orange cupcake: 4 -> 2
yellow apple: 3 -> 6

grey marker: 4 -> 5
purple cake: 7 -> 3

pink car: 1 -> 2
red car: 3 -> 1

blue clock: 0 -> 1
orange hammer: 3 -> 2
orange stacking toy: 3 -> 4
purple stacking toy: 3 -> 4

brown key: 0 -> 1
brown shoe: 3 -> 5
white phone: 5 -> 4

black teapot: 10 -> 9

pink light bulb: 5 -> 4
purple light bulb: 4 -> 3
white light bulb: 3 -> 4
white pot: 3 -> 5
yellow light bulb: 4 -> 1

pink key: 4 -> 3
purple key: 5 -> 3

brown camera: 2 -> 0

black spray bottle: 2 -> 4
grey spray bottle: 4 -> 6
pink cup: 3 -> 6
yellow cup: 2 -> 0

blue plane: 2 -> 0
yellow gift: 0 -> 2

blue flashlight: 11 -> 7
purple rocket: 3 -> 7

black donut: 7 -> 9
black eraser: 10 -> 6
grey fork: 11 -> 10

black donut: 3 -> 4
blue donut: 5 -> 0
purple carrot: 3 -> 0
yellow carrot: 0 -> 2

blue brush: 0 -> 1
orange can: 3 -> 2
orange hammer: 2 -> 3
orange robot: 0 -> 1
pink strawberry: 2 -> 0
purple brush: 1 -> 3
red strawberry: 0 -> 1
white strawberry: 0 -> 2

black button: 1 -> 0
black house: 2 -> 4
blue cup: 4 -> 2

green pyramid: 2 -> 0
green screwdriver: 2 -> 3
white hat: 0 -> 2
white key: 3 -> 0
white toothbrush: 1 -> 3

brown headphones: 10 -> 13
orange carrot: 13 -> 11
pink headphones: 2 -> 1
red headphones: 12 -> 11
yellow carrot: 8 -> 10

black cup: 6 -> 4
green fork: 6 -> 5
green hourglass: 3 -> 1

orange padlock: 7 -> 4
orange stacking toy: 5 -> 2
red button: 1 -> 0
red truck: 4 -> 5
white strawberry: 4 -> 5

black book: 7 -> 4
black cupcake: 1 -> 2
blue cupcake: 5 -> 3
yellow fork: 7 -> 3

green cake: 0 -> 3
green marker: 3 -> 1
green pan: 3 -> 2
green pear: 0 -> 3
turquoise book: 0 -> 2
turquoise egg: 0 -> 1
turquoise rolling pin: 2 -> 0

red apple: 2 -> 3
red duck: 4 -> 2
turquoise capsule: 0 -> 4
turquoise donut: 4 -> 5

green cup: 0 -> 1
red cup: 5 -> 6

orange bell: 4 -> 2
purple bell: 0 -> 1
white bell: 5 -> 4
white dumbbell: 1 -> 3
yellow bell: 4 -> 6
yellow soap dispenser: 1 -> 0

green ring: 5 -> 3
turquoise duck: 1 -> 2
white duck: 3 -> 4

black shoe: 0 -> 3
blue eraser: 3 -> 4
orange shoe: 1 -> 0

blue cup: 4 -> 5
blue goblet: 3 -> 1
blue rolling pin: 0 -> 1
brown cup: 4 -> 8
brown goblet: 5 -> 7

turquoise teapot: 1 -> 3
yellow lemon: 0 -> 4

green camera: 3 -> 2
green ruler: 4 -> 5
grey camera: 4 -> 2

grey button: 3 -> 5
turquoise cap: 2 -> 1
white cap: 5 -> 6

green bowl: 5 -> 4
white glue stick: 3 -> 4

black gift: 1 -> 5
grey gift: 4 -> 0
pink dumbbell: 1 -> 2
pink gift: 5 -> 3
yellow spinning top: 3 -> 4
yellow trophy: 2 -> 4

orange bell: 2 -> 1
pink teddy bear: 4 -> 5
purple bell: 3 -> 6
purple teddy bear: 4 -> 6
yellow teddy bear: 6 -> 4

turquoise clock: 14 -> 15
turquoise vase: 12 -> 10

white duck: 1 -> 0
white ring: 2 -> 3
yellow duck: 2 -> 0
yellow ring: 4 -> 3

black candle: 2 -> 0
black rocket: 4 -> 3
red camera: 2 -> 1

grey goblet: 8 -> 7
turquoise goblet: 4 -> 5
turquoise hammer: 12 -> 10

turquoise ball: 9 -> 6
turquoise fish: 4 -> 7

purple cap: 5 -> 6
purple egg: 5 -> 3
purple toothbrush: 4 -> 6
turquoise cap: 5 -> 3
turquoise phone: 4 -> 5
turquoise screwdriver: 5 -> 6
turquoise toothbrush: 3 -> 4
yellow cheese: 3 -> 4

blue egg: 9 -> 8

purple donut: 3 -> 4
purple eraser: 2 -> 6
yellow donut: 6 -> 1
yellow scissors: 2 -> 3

--

__Task goal__: Using the records above, select and copy every line that has the word "bulb".

__Task output__:
pink light bulb: 5 -> 4
purple light bulb: 4 -> 3
white light bulb: 3 -> 4
yellow light bulb: 4 -> 1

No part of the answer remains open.